━━ STUDY MATERIAL

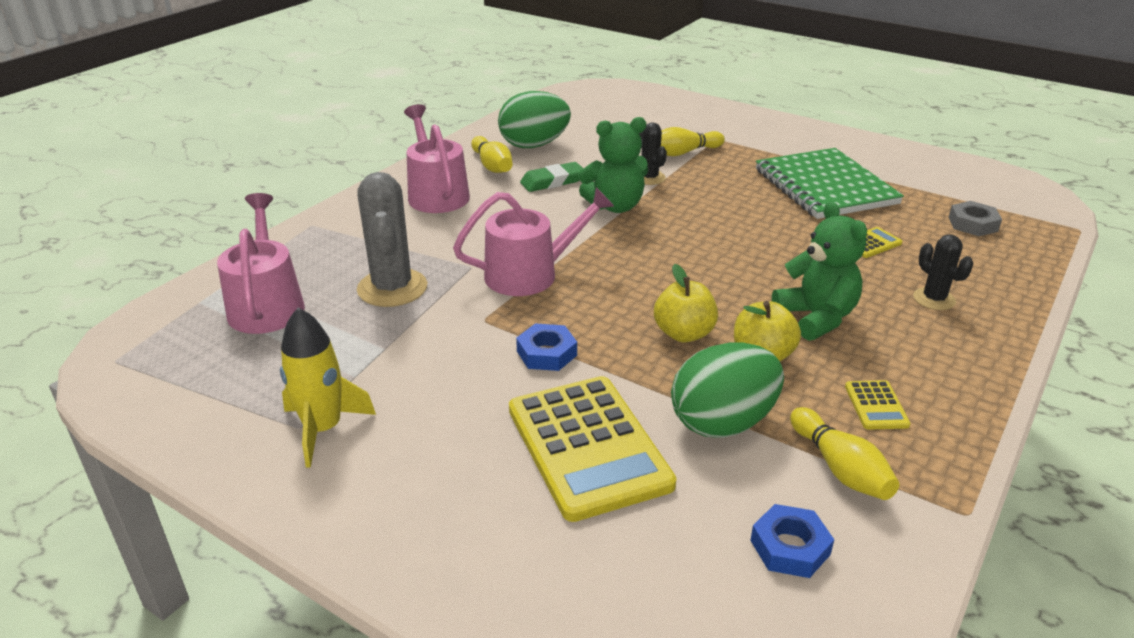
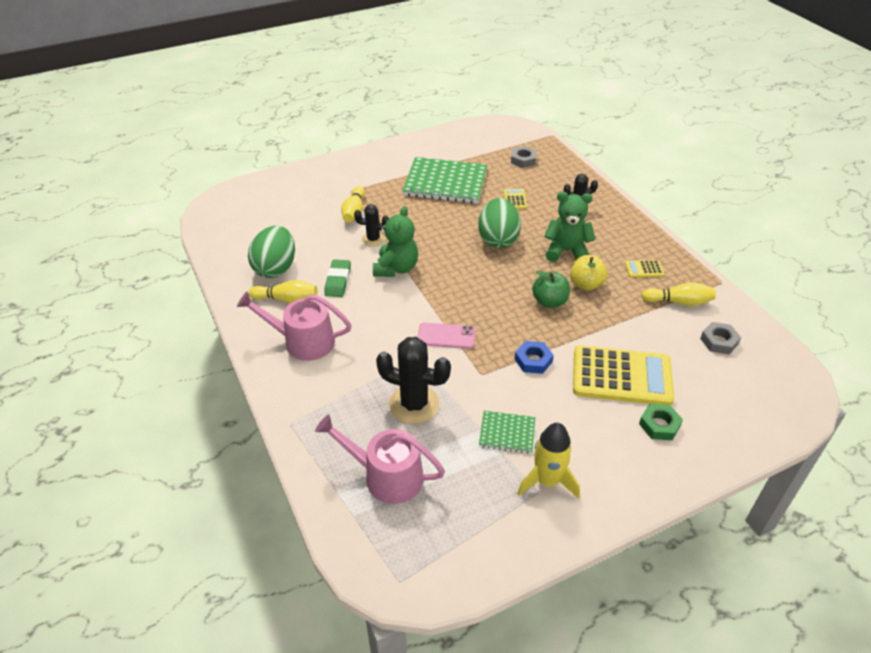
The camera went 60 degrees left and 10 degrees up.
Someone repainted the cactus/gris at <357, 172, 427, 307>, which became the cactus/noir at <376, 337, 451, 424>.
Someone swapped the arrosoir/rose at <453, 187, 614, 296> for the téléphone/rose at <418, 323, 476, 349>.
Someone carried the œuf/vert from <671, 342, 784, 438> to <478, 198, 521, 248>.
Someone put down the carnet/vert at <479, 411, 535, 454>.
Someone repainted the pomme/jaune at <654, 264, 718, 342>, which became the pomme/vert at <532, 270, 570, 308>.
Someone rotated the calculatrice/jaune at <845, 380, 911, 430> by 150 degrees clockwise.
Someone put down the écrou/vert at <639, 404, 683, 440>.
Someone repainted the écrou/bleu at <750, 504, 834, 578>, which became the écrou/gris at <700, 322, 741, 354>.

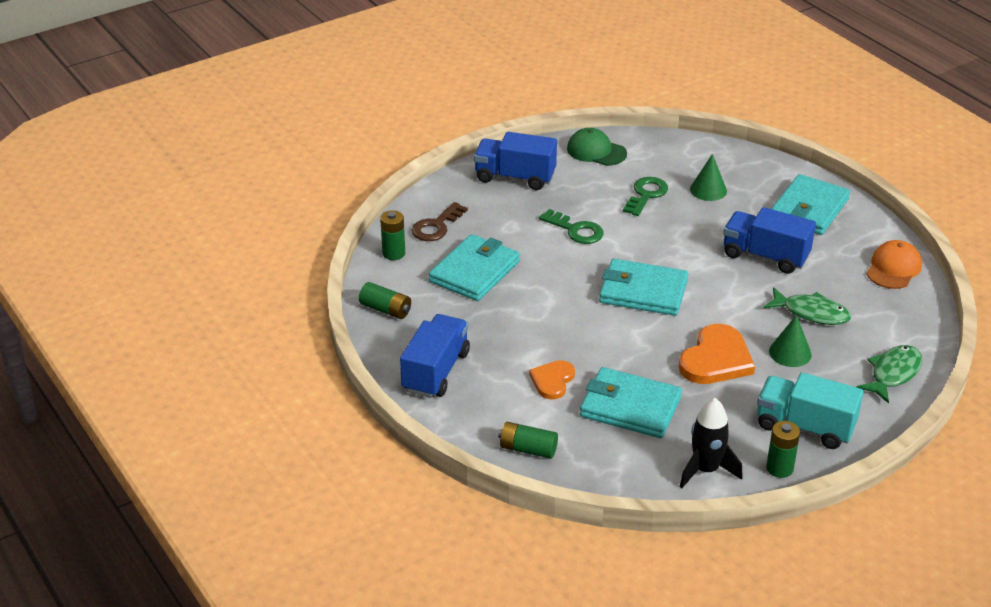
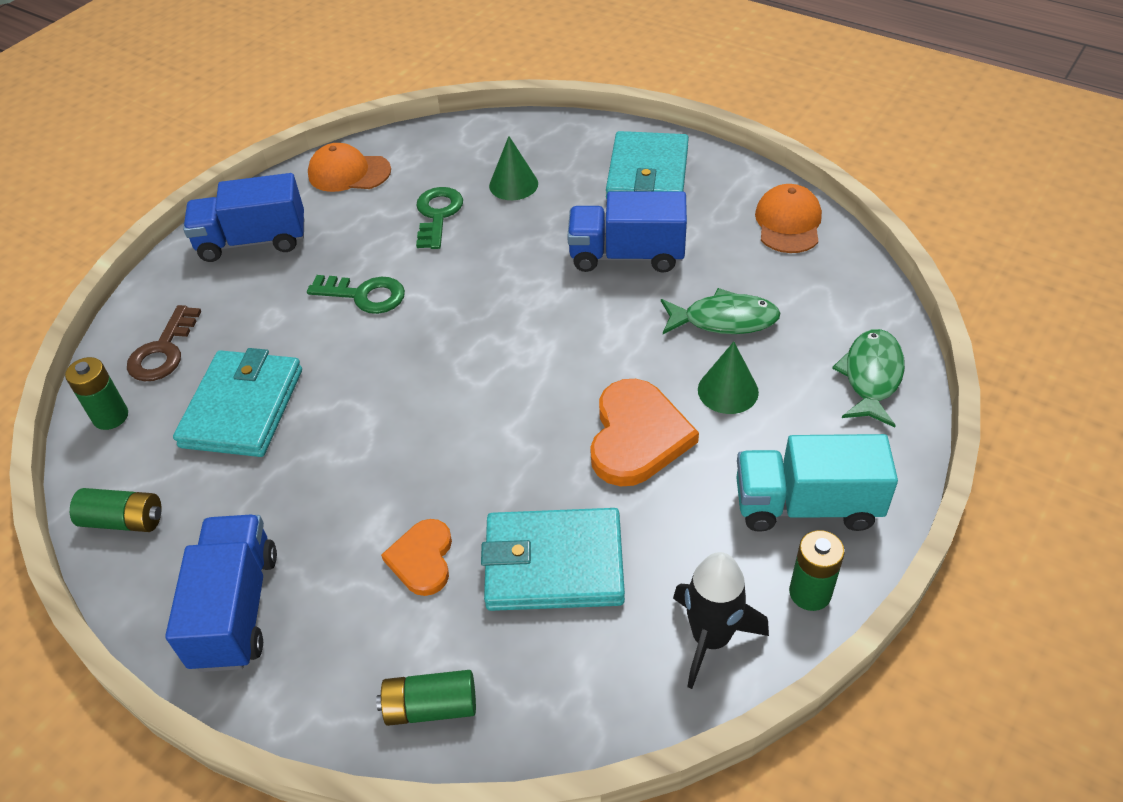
The camera went 20 degrees left and 10 degrees up.
Someone repainted the casquette/vert at <567, 128, 627, 166>, which became the casquette/orange at <308, 143, 391, 192>.
Someone took away the portefeuille/turquoise at <599, 259, 688, 316>.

━━━━

WORK INSTRUCTIONS – Pictures are not part of the copy. Output only the lines from the one with "Someone repainted the écrou/bleu" through the final line of the records, exactly as given.

ANSWER TO THIS EXERCISE –
Someone repainted the écrou/bleu at <750, 504, 834, 578>, which became the écrou/gris at <700, 322, 741, 354>.

The camera went 20 degrees left and 10 degrees up.
Someone repainted the casquette/vert at <567, 128, 627, 166>, which became the casquette/orange at <308, 143, 391, 192>.
Someone took away the portefeuille/turquoise at <599, 259, 688, 316>.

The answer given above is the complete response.